**TASK**
Leaving the pictures out, transcribe the records below exactly.

**DATA FOR PROCESSING**
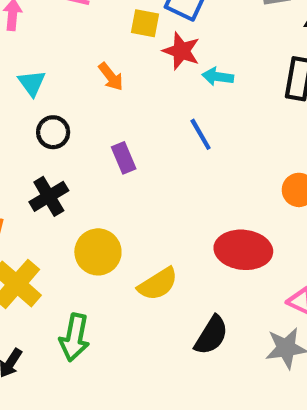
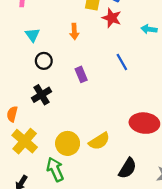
orange arrow: (111, 77) -> (74, 31), turned 35
cyan arrow: (218, 77) -> (149, 29), moved
yellow circle: (98, 252) -> (68, 143), moved
green arrow: (74, 337) -> (55, 169), turned 145

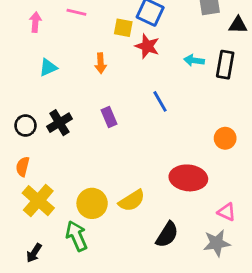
cyan triangle: (33, 35) -> (48, 67), turned 42
black circle: (44, 61) -> (25, 126), moved
black cross: (42, 95) -> (59, 123), moved

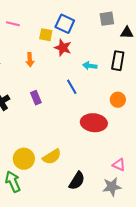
cyan arrow: (194, 60) -> (90, 66), moved
orange circle: (225, 138) -> (118, 100), moved
red ellipse: (188, 178) -> (94, 123), moved

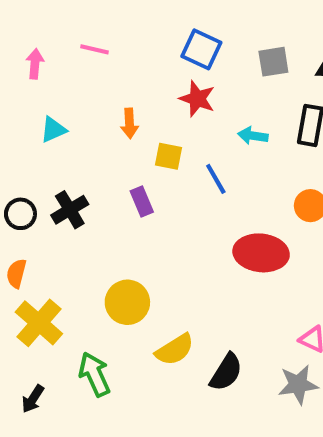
gray square: (107, 19) -> (273, 62), moved
yellow square: (46, 35) -> (169, 156), moved
yellow semicircle: (52, 157) -> (175, 350), moved
yellow circle: (24, 159) -> (127, 302), moved

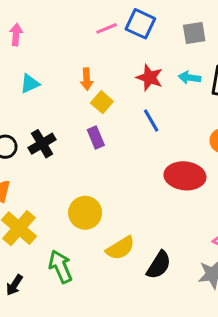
pink line: (94, 49) -> (107, 28), moved, turned -35
red star: (197, 99) -> (150, 78), moved
cyan arrow: (253, 136) -> (190, 78), moved
yellow square: (169, 156) -> (102, 102), moved, turned 30

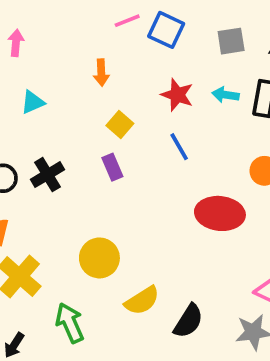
pink line: (107, 28) -> (127, 21), moved
orange arrow: (87, 79) -> (101, 73), moved

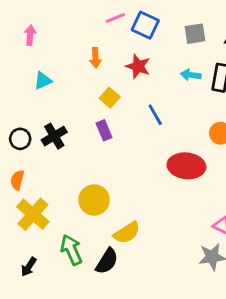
red star: (177, 95) -> (138, 66), moved
black semicircle: (188, 321) -> (107, 261), moved

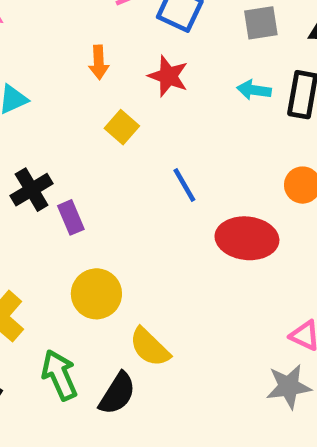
blue line: (155, 115) -> (184, 185), moved
purple rectangle: (104, 130) -> (71, 217), moved
yellow semicircle: (127, 233) -> (150, 347), turned 76

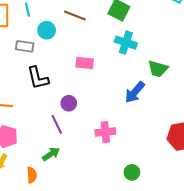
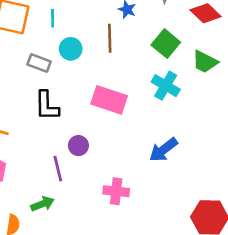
brown line: (75, 15) -> (110, 38), turned 55
pink rectangle: (85, 63) -> (109, 100), size x1.5
green trapezoid: (158, 69) -> (205, 62), moved

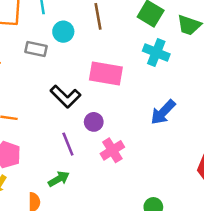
black L-shape: (47, 106) -> (65, 96), moved, turned -36
purple circle: (78, 146) -> (94, 122), moved
pink cross: (116, 191) -> (112, 150), moved, turned -30

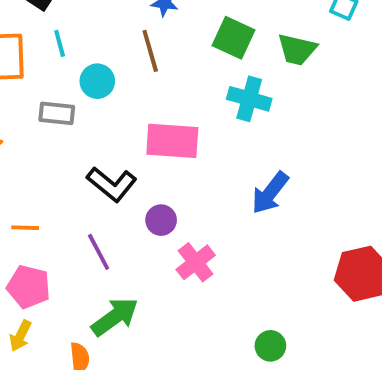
purple line: (68, 144) -> (99, 252), moved
green arrow: (59, 179) -> (115, 317), size x1.4

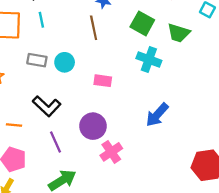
cyan circle: (97, 81) -> (65, 62), moved
pink rectangle: (172, 141) -> (103, 81), size x0.6
black L-shape: (112, 184) -> (47, 106), moved
purple circle: (161, 220) -> (93, 126), size x1.5

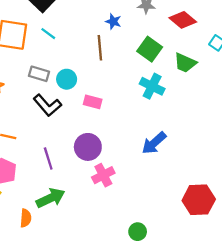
cyan line: (41, 20) -> (48, 34), turned -49
pink rectangle: (103, 81) -> (93, 102), moved
black L-shape: (47, 106) -> (47, 105), moved

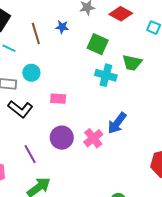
brown line: (100, 48) -> (36, 33), moved
green trapezoid: (185, 63) -> (132, 63), moved
cyan circle: (67, 79) -> (31, 73), moved
pink cross: (103, 175) -> (93, 138), moved

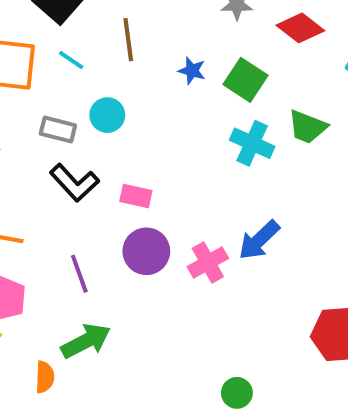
blue star: (62, 27) -> (192, 71), moved
pink rectangle: (58, 99) -> (136, 196), moved

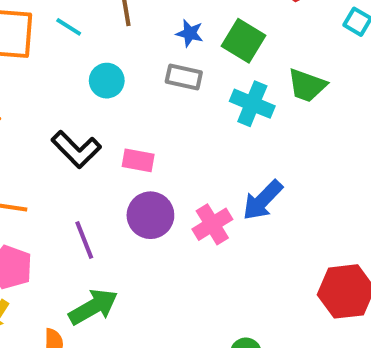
gray rectangle: (58, 129) -> (184, 77), moved

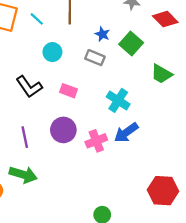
cyan cross: (252, 104) -> (118, 100), moved
pink rectangle: (138, 160) -> (68, 91), moved
green arrow: (93, 307) -> (23, 175), turned 36

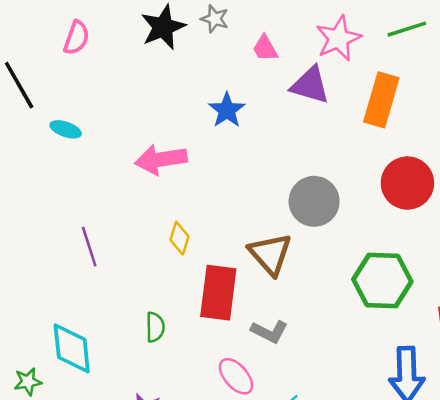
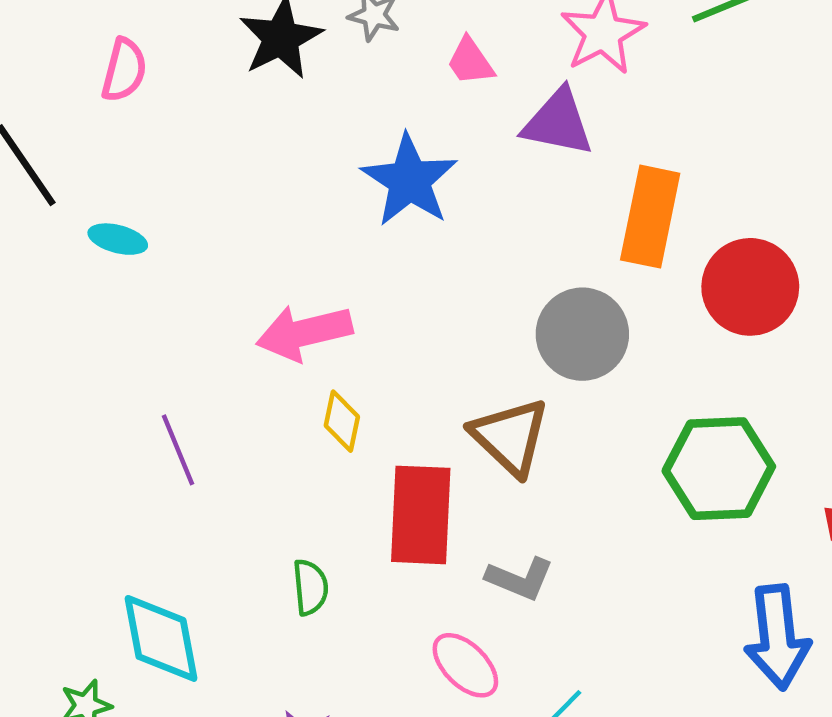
orange rectangle: (381, 100) -> (650, 217), moved
blue star: (227, 110) -> (409, 180), size x1.4
pink arrow: (161, 159) -> (304, 333), moved

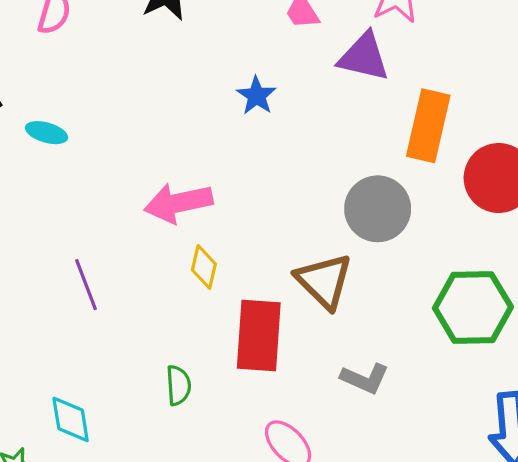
blue star: (409, 180) -> (256, 96), size x0.6
gray L-shape: (520, 579) -> (365, 378), moved
cyan diamond: (161, 638) -> (71, 419), size x0.7

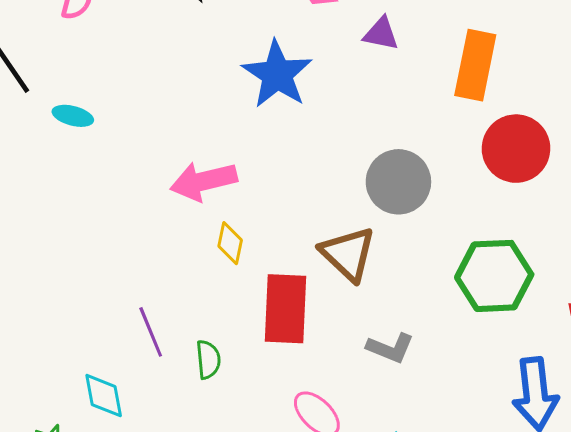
purple triangle: (364, 57) -> (381, 34), size x0.7
blue star: (256, 96) -> (277, 74), size x1.8
orange rectangle: (428, 126) -> (475, 65), moved
purple line: (86, 285) -> (151, 332), moved

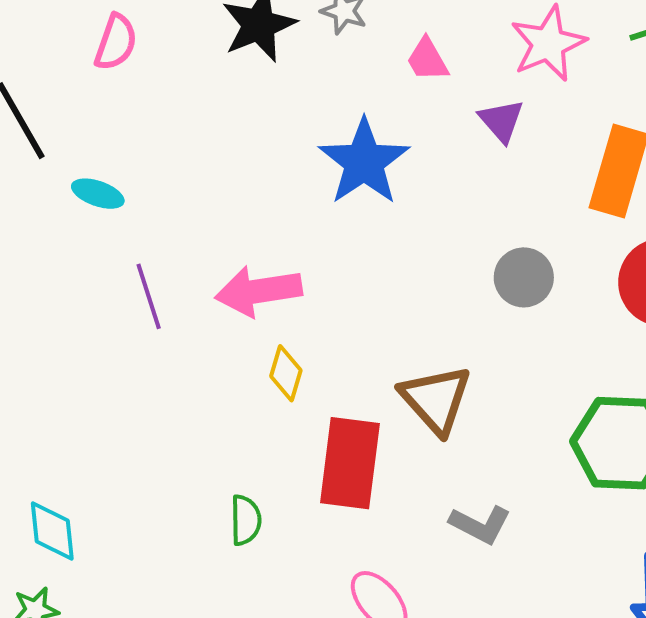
purple triangle: (381, 34) -> (501, 121), turned 33
gray circle: (398, 182) -> (524, 277), moved, size x0.7
purple line: (151, 332) -> (149, 296), moved
cyan diamond: (104, 396) -> (52, 531), moved

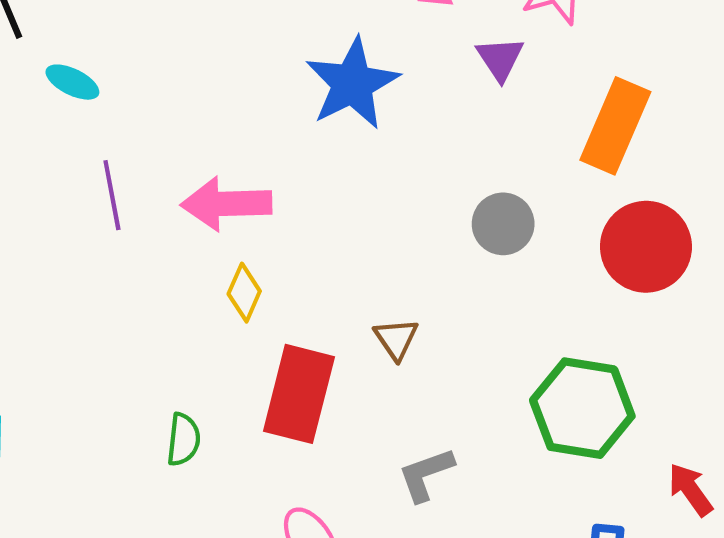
brown triangle: (436, 399) -> (396, 339), size x0.6
gray L-shape: (480, 525) -> (426, 474), turned 126

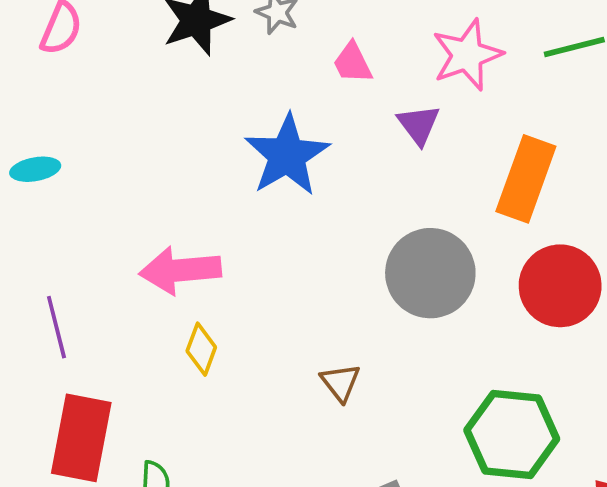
cyan ellipse: (72, 82) -> (35, 169), turned -33
purple line: (112, 195) -> (56, 327), moved
gray circle: (503, 224) -> (430, 273), size x1.6
red rectangle: (299, 394) -> (81, 438), moved

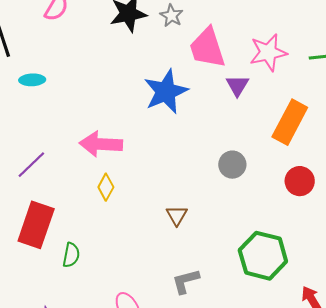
pink trapezoid: (353, 63) -> (207, 48), size x1.8
gray circle: (430, 273) -> (232, 165), size x0.6
red circle: (560, 286) -> (300, 181), size x0.7
purple line: (56, 327) -> (31, 165), turned 52

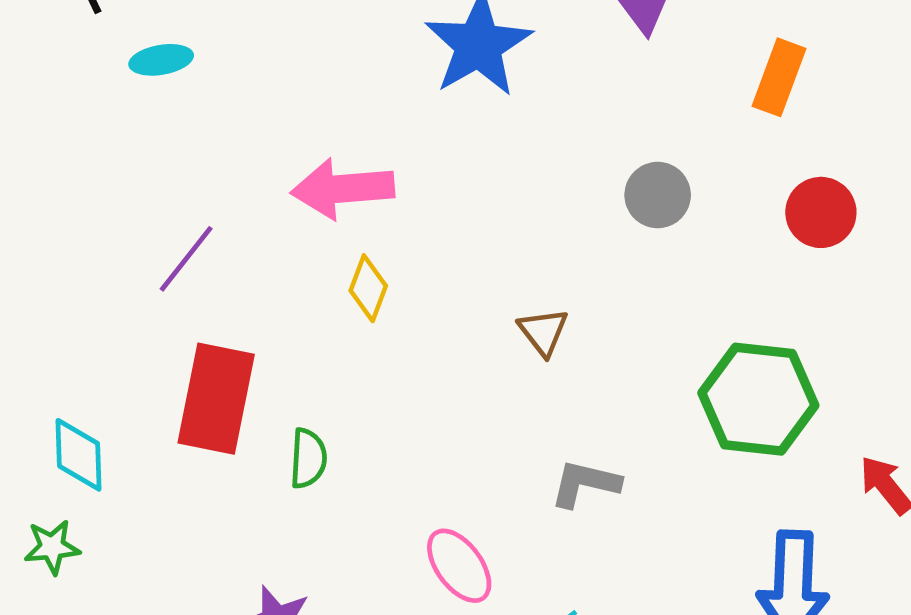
orange rectangle: (290, 122) -> (779, 77), size x0.7
gray L-shape: (186, 281) -> (585, 484), turned 36

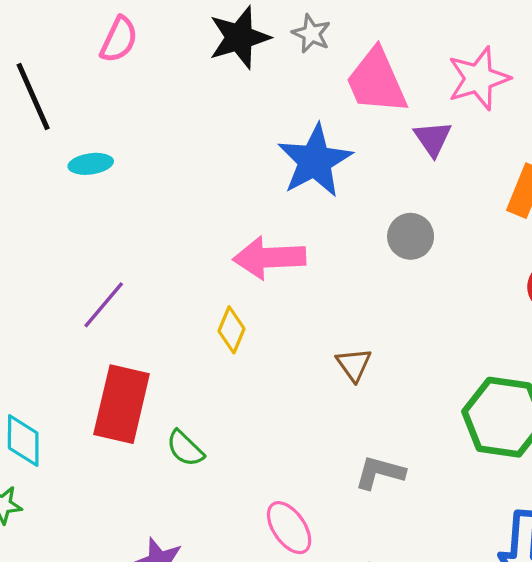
pink arrow: (343, 189) -> (269, 258), moved
gray circle: (658, 195) -> (411, 236), moved
green semicircle: (308, 458) -> (185, 448), turned 129

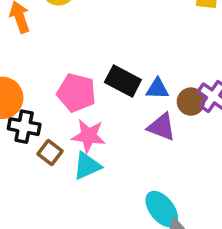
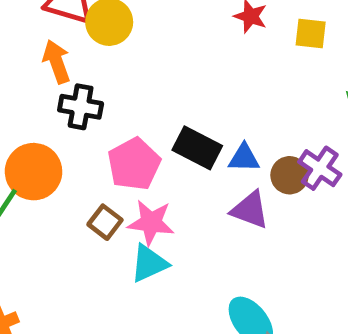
pink pentagon: (76, 93) -> (134, 164), turned 30
black cross: (24, 127) -> (81, 107), moved
brown square: (50, 152) -> (105, 222), moved

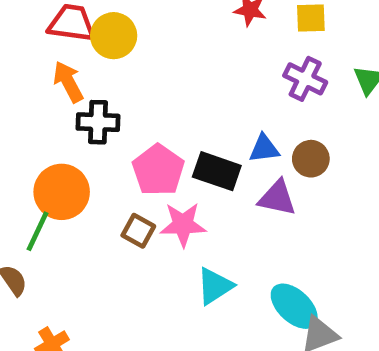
black rectangle: (197, 148) -> (217, 171), moved
purple cross: (320, 168) -> (305, 79), moved
cyan triangle: (149, 263) -> (215, 286), moved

**OUTPUT OF THE EXERCISE**
orange arrow: (111, 77) -> (74, 31), turned 35
cyan arrow: (218, 77) -> (149, 29), moved
yellow circle: (98, 252) -> (68, 143), moved
green arrow: (74, 337) -> (55, 169), turned 145

cyan triangle: (33, 35) -> (48, 67), turned 42
black circle: (44, 61) -> (25, 126), moved
black cross: (42, 95) -> (59, 123), moved

cyan arrow: (194, 60) -> (90, 66), moved
orange circle: (225, 138) -> (118, 100), moved
red ellipse: (188, 178) -> (94, 123), moved

gray square: (107, 19) -> (273, 62), moved
yellow square: (46, 35) -> (169, 156), moved
yellow semicircle: (52, 157) -> (175, 350), moved
yellow circle: (24, 159) -> (127, 302), moved

pink line: (94, 49) -> (107, 28), moved, turned -35
red star: (197, 99) -> (150, 78), moved
cyan arrow: (253, 136) -> (190, 78), moved
yellow square: (169, 156) -> (102, 102), moved, turned 30

pink line: (107, 28) -> (127, 21), moved
orange arrow: (87, 79) -> (101, 73), moved

red star: (177, 95) -> (138, 66), moved
black semicircle: (188, 321) -> (107, 261), moved

blue line: (155, 115) -> (184, 185), moved
purple rectangle: (104, 130) -> (71, 217), moved
yellow semicircle: (127, 233) -> (150, 347), turned 76

brown line: (75, 15) -> (110, 38), turned 55
pink rectangle: (85, 63) -> (109, 100), size x1.5
green trapezoid: (158, 69) -> (205, 62), moved

black L-shape: (47, 106) -> (65, 96), moved, turned -36
purple circle: (78, 146) -> (94, 122), moved
pink cross: (116, 191) -> (112, 150), moved, turned -30

purple line: (68, 144) -> (99, 252), moved
green arrow: (59, 179) -> (115, 317), size x1.4

cyan circle: (97, 81) -> (65, 62), moved
pink rectangle: (172, 141) -> (103, 81), size x0.6
black L-shape: (112, 184) -> (47, 106), moved
purple circle: (161, 220) -> (93, 126), size x1.5

cyan line: (41, 20) -> (48, 34), turned -49
pink rectangle: (103, 81) -> (93, 102), moved
black L-shape: (47, 106) -> (47, 105), moved

brown line: (100, 48) -> (36, 33), moved
green trapezoid: (185, 63) -> (132, 63), moved
cyan circle: (67, 79) -> (31, 73), moved
pink cross: (103, 175) -> (93, 138), moved

blue star: (62, 27) -> (192, 71), moved
pink rectangle: (58, 99) -> (136, 196), moved

gray rectangle: (58, 129) -> (184, 77), moved

cyan cross: (252, 104) -> (118, 100), moved
pink rectangle: (138, 160) -> (68, 91), moved
green arrow: (93, 307) -> (23, 175), turned 36

orange rectangle: (381, 100) -> (650, 217), moved
blue star: (227, 110) -> (409, 180), size x1.4
pink arrow: (161, 159) -> (304, 333), moved

blue star: (409, 180) -> (256, 96), size x0.6
gray L-shape: (520, 579) -> (365, 378), moved
cyan diamond: (161, 638) -> (71, 419), size x0.7

purple triangle: (364, 57) -> (381, 34), size x0.7
blue star: (256, 96) -> (277, 74), size x1.8
orange rectangle: (428, 126) -> (475, 65), moved
purple line: (86, 285) -> (151, 332), moved

purple triangle: (381, 34) -> (501, 121), turned 33
gray circle: (398, 182) -> (524, 277), moved, size x0.7
purple line: (151, 332) -> (149, 296), moved
cyan diamond: (104, 396) -> (52, 531), moved

brown triangle: (436, 399) -> (396, 339), size x0.6
gray L-shape: (480, 525) -> (426, 474), turned 126

cyan ellipse: (72, 82) -> (35, 169), turned -33
purple line: (112, 195) -> (56, 327), moved
gray circle: (503, 224) -> (430, 273), size x1.6
red rectangle: (299, 394) -> (81, 438), moved

pink trapezoid: (353, 63) -> (207, 48), size x1.8
gray circle: (430, 273) -> (232, 165), size x0.6
red circle: (560, 286) -> (300, 181), size x0.7
purple line: (56, 327) -> (31, 165), turned 52

orange rectangle: (290, 122) -> (779, 77), size x0.7
gray L-shape: (186, 281) -> (585, 484), turned 36

pink arrow: (343, 189) -> (269, 258), moved
gray circle: (658, 195) -> (411, 236), moved
green semicircle: (308, 458) -> (185, 448), turned 129

pink pentagon: (76, 93) -> (134, 164), turned 30
black cross: (24, 127) -> (81, 107), moved
brown square: (50, 152) -> (105, 222), moved

black rectangle: (197, 148) -> (217, 171), moved
purple cross: (320, 168) -> (305, 79), moved
cyan triangle: (149, 263) -> (215, 286), moved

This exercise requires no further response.